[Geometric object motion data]
[Start of section]

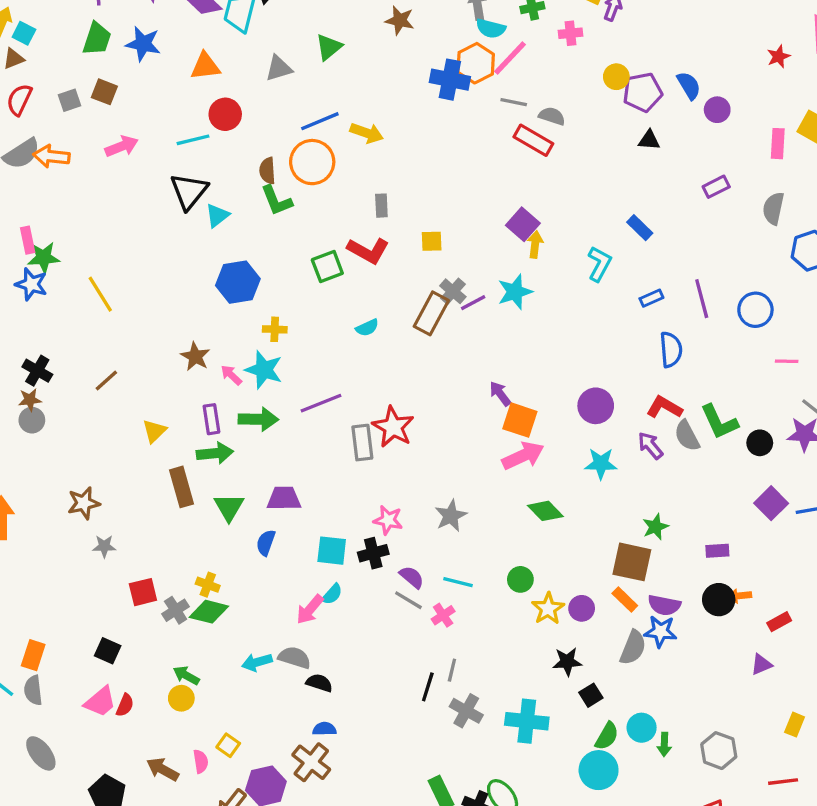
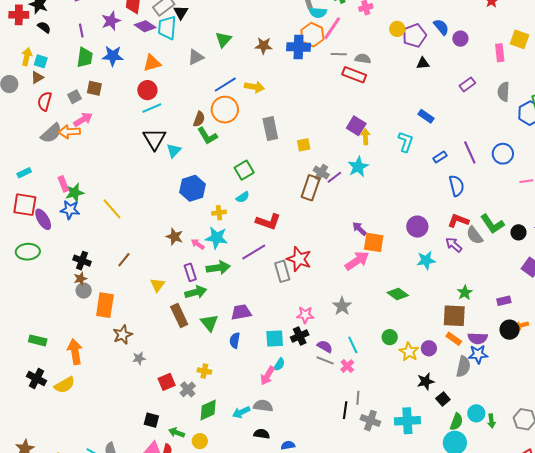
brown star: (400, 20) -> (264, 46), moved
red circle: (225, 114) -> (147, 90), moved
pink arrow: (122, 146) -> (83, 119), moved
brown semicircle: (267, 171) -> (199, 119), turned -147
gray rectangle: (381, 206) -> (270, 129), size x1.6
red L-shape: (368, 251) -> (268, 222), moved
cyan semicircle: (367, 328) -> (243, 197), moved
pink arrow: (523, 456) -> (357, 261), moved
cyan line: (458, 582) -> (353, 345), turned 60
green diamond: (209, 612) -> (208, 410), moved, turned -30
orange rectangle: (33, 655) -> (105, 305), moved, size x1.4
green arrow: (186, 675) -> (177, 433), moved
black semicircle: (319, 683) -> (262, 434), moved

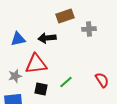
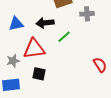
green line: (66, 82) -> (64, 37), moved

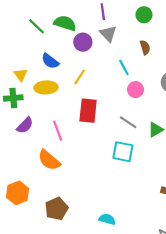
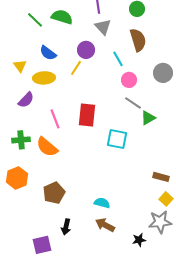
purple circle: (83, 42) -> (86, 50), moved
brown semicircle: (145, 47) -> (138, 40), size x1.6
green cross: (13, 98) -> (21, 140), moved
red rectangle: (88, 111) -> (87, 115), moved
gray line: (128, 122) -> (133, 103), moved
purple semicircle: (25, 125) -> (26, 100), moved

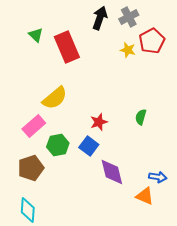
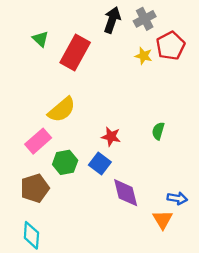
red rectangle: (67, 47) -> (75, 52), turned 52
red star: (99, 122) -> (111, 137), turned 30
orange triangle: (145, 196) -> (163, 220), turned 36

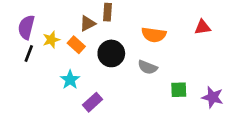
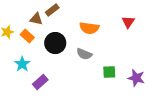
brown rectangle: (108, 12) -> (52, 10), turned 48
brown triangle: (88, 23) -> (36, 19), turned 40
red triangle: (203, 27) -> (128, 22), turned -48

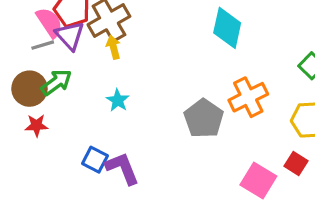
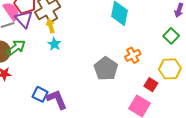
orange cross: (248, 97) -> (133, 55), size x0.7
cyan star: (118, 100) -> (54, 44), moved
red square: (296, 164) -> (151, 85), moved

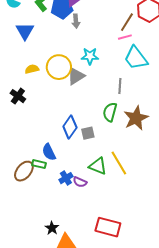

[End of section]
[Start of section]

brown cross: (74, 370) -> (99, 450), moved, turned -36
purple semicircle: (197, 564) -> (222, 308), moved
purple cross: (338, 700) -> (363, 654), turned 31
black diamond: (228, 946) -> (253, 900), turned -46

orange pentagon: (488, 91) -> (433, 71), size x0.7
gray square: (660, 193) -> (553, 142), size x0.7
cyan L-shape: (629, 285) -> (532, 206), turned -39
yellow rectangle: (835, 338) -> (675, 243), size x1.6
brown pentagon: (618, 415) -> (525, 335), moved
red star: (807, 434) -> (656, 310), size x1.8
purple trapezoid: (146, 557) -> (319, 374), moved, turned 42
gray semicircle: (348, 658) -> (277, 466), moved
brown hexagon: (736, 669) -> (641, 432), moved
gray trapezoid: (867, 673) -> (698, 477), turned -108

[End of section]
[Start of section]

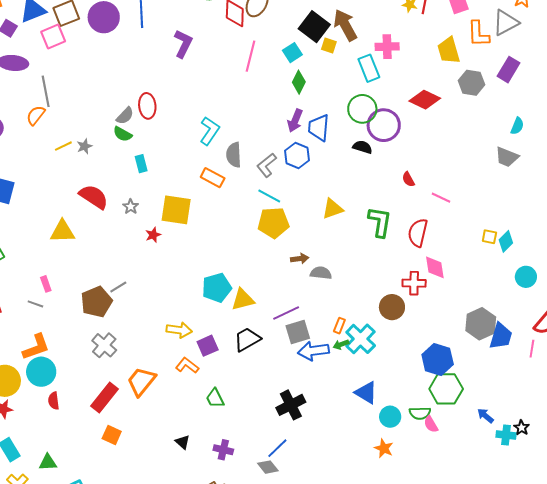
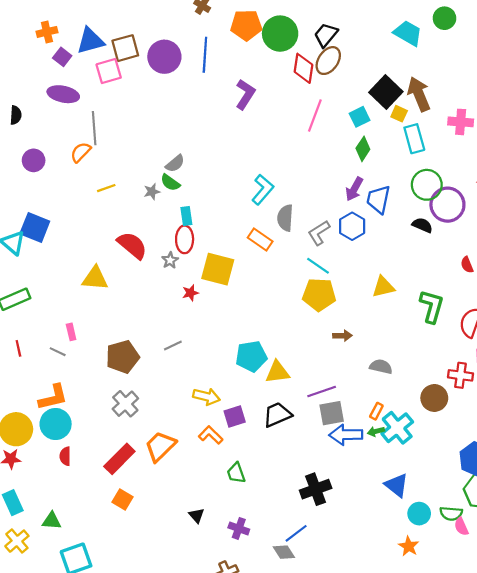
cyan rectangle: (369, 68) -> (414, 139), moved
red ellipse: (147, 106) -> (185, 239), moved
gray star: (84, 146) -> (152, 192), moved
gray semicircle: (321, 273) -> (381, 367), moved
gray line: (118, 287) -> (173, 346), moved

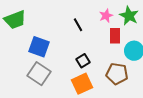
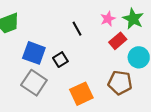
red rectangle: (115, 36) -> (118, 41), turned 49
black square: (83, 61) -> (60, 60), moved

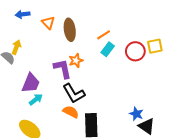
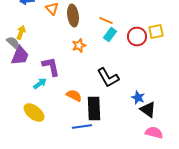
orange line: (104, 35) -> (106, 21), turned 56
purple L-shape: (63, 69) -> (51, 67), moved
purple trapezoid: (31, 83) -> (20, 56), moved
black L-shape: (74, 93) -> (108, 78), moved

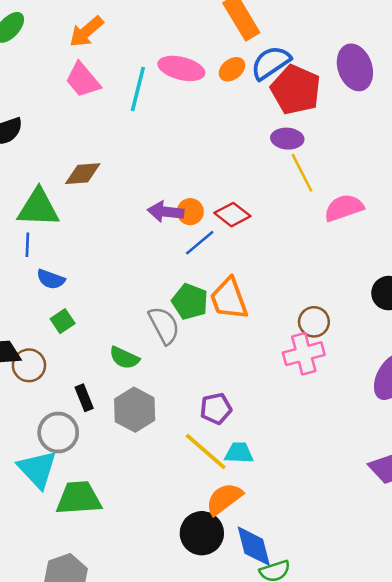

[End of section]

(Required work) Your answer should consist of the lines above between those holding "purple circle: (83, 42) -> (86, 50), moved" and "red square: (296, 164) -> (151, 85), moved", inclusive, reproduced word for word and without pictures.

(Exercise result)
purple circle: (83, 42) -> (86, 50), moved
brown semicircle: (145, 47) -> (138, 40), size x1.6
green cross: (13, 98) -> (21, 140), moved
red rectangle: (88, 111) -> (87, 115), moved
gray line: (128, 122) -> (133, 103), moved
purple semicircle: (25, 125) -> (26, 100), moved

red rectangle: (67, 47) -> (75, 52), turned 52
red star: (99, 122) -> (111, 137), turned 30
orange triangle: (145, 196) -> (163, 220), turned 36

brown rectangle: (108, 12) -> (52, 10), turned 48
brown triangle: (88, 23) -> (36, 19), turned 40
red triangle: (203, 27) -> (128, 22), turned -48

orange cross: (248, 97) -> (133, 55), size x0.7
cyan star: (118, 100) -> (54, 44), moved
red square: (296, 164) -> (151, 85), moved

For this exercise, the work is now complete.